## Task description
Keep only the lines of the data below that contain "brick", and copy them.

[Object correspondence data]
● ● ● ● ● ● ●

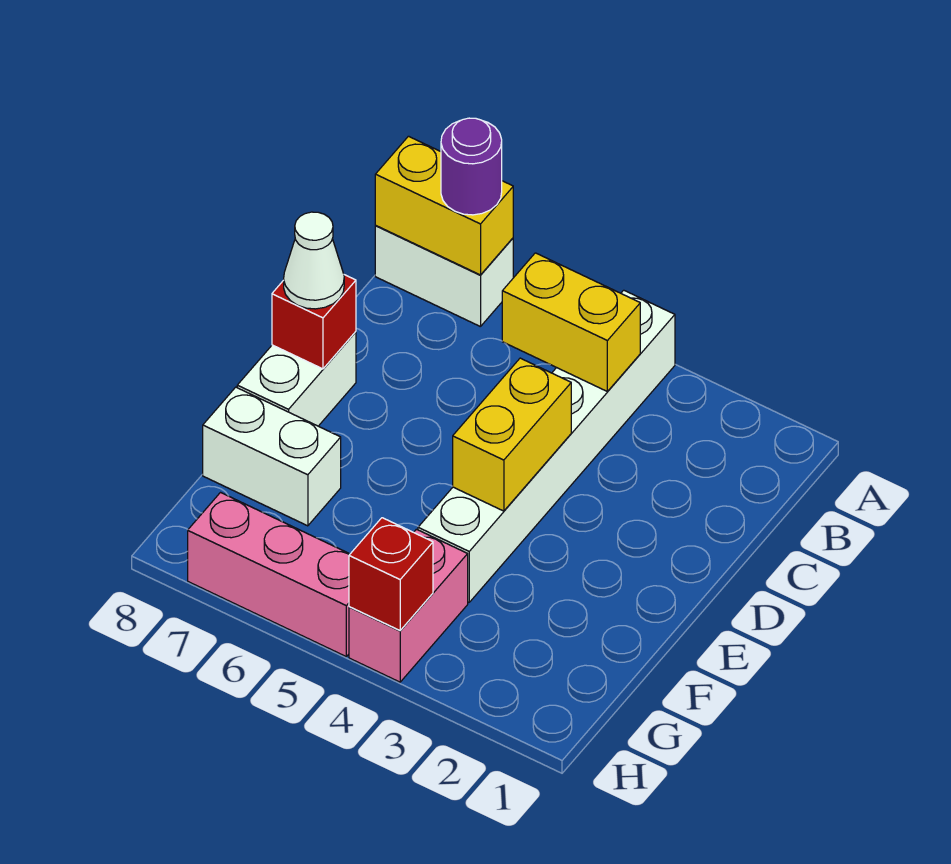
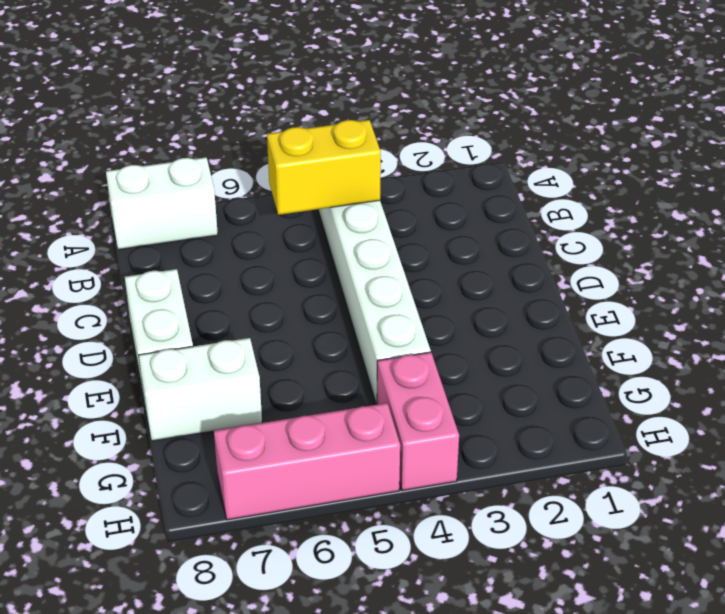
none -> yellow 1x2 brick [375,136,513,275]
none -> yellow 1x2 brick [453,358,571,511]
none -> red 1x1 brick [272,275,356,369]

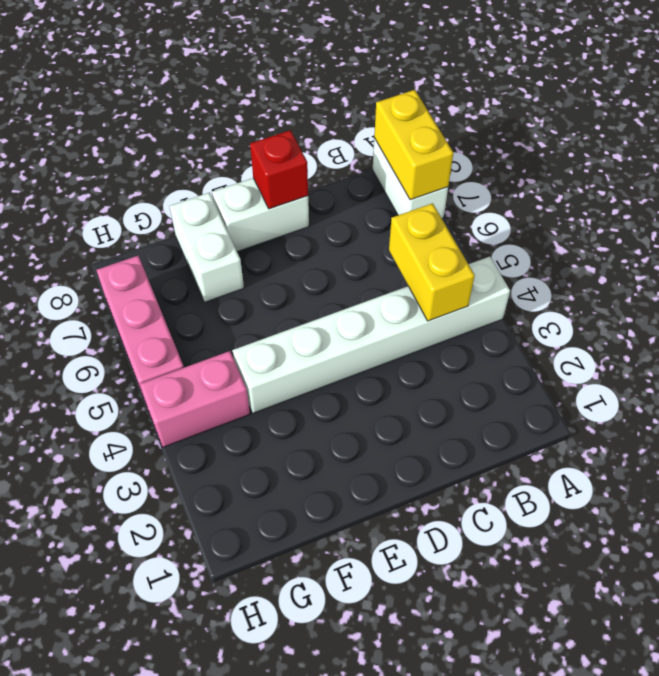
none -> yellow 1x2 brick [453,358,571,511]
none -> red 1x1 brick [349,518,433,630]
none -> purple 1x1 round brick [441,118,502,215]

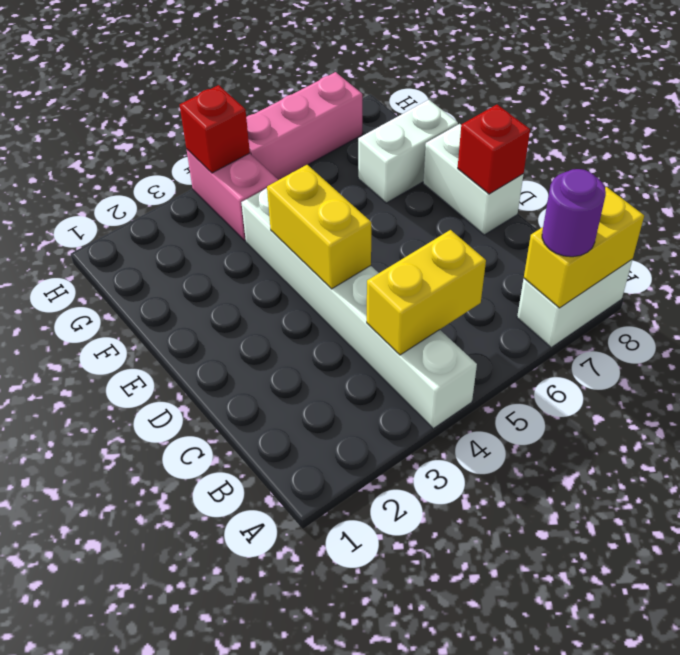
none -> white 1x1 cone [284,212,344,309]

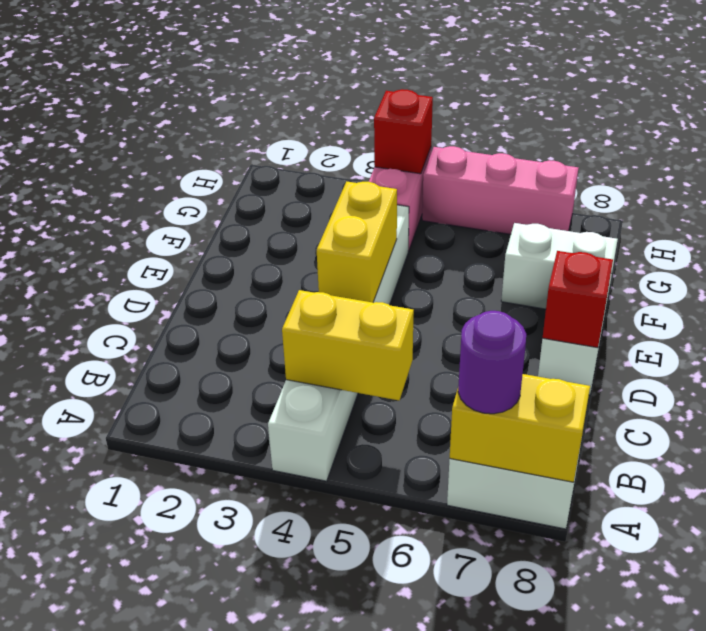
none -> white 1x1 cone [284,212,344,309]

● ● ● ● ● ● ●

## The answer
none -> yellow 1x2 brick [375,136,513,275]
none -> yellow 1x2 brick [453,358,571,511]
none -> red 1x1 brick [272,275,356,369]
none -> yellow 1x2 brick [453,358,571,511]
none -> red 1x1 brick [349,518,433,630]
none -> purple 1x1 round brick [441,118,502,215]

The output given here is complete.